▸ AIM OF THE TASK
Extract all lines in the data that contain the word "turquoise".

▸ AVAILABLE DATA
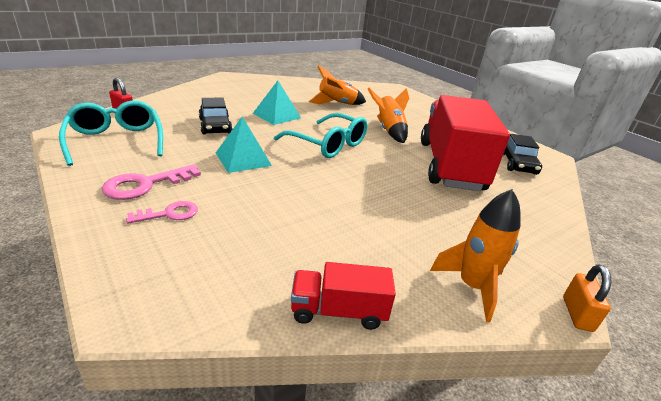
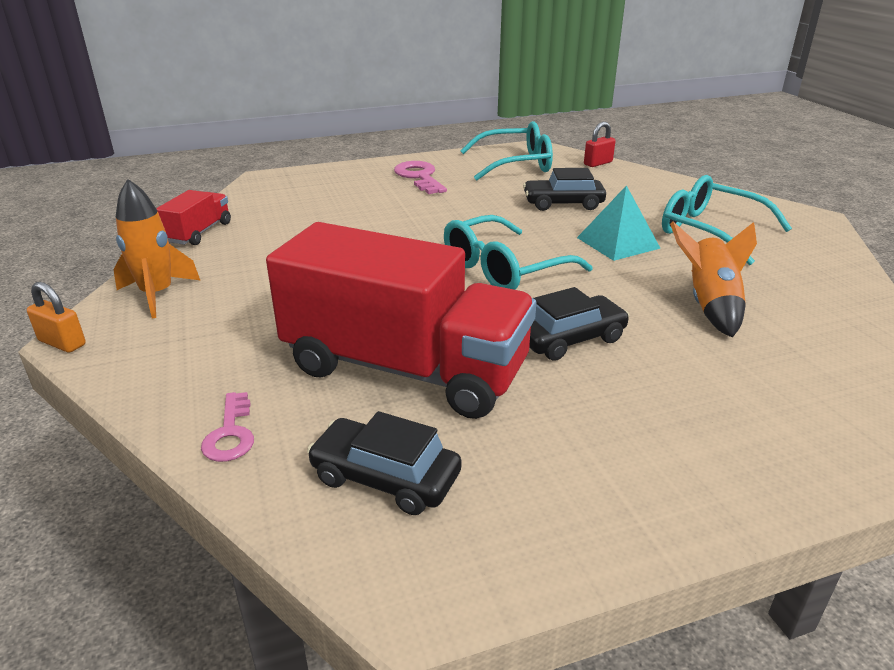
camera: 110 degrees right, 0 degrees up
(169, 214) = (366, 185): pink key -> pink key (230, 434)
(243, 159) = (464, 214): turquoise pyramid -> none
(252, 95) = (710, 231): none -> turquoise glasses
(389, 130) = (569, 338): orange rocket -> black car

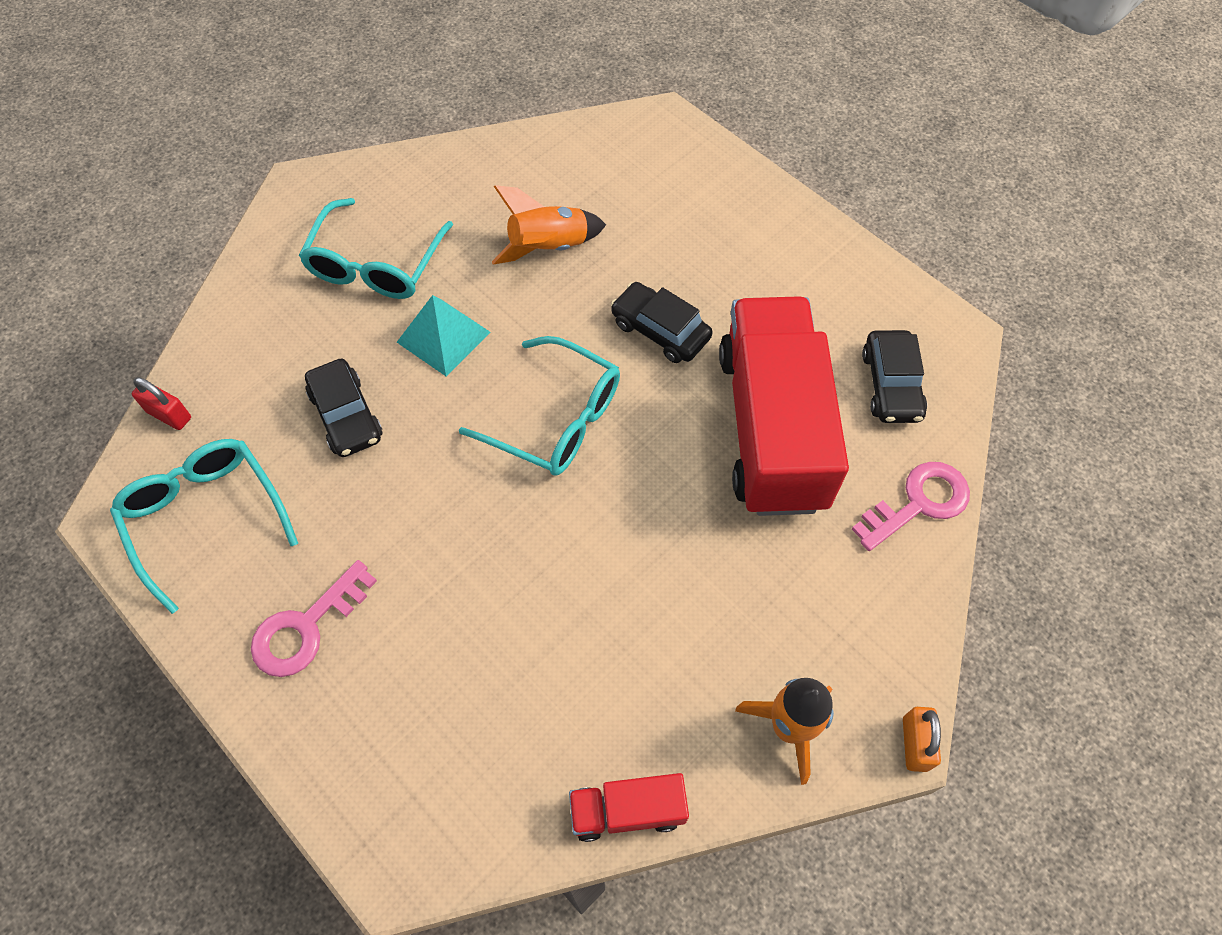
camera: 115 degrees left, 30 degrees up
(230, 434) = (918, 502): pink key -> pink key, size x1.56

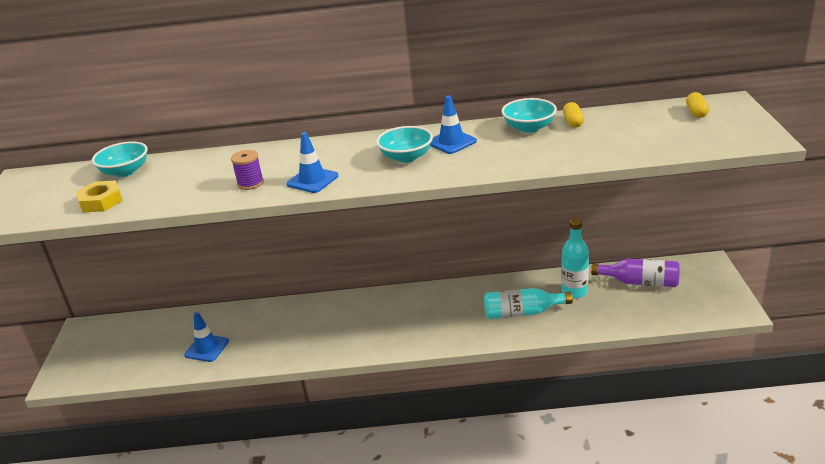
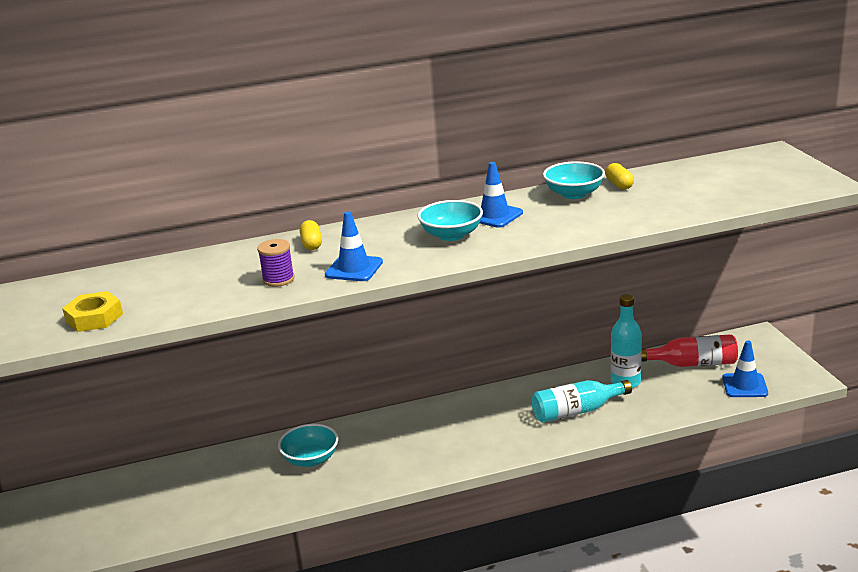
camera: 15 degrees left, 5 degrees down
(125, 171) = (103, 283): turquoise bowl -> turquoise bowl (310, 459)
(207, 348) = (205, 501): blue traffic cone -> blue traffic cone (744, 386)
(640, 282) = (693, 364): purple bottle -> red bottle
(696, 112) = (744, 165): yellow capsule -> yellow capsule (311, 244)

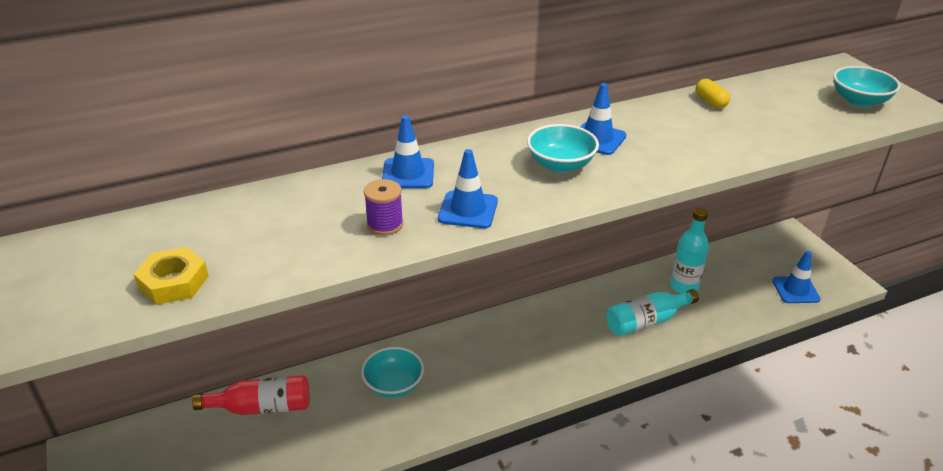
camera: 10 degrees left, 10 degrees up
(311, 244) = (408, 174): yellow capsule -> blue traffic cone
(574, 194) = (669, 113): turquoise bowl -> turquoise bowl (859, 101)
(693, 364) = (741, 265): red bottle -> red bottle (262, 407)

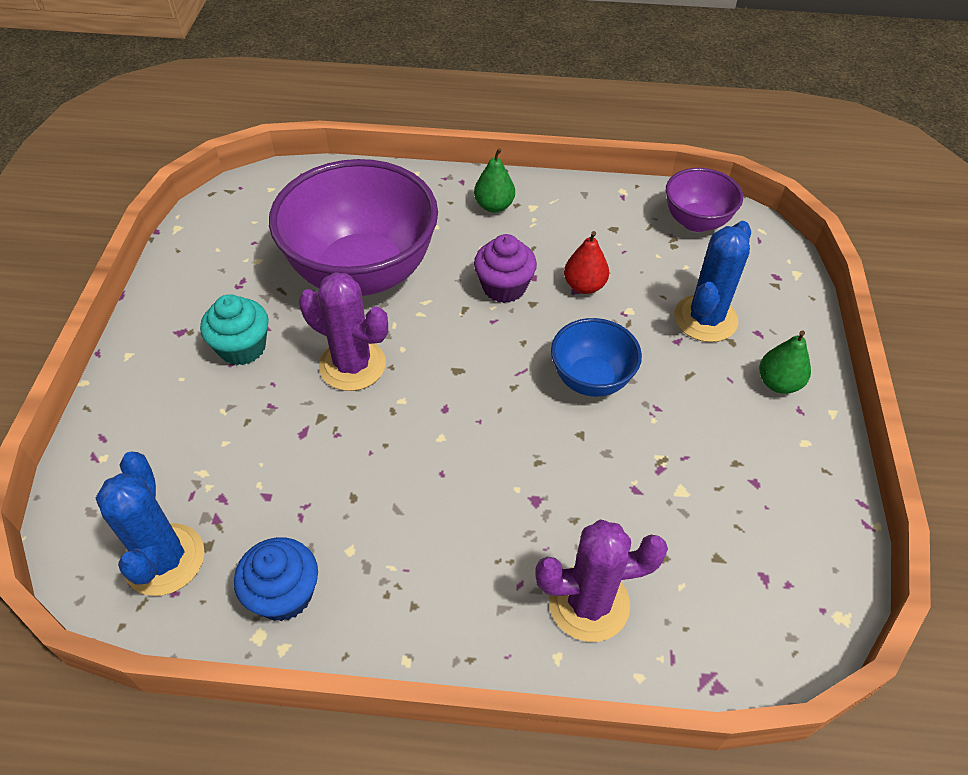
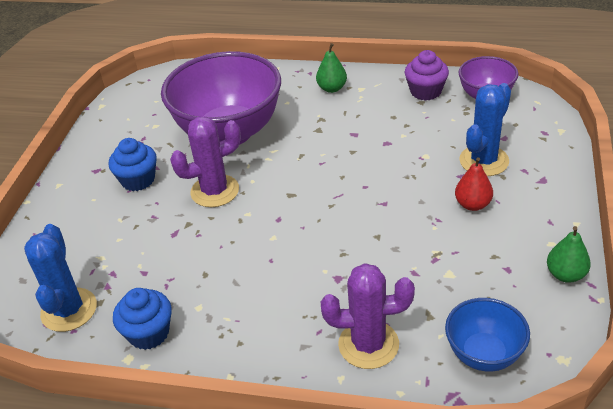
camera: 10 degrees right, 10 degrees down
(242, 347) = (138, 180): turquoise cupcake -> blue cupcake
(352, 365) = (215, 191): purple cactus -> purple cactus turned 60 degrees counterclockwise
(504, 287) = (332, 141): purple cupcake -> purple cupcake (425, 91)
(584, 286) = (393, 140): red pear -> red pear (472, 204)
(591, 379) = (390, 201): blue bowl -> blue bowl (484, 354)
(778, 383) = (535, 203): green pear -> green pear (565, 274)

▸ ANSWER BOX
(243, 159) = (464, 214): turquoise pyramid -> none
(252, 95) = (710, 231): none -> turquoise glasses
(125, 171) = (103, 283): turquoise bowl -> turquoise bowl (310, 459)
(574, 194) = (669, 113): turquoise bowl -> turquoise bowl (859, 101)
(242, 347) = (138, 180): turquoise cupcake -> blue cupcake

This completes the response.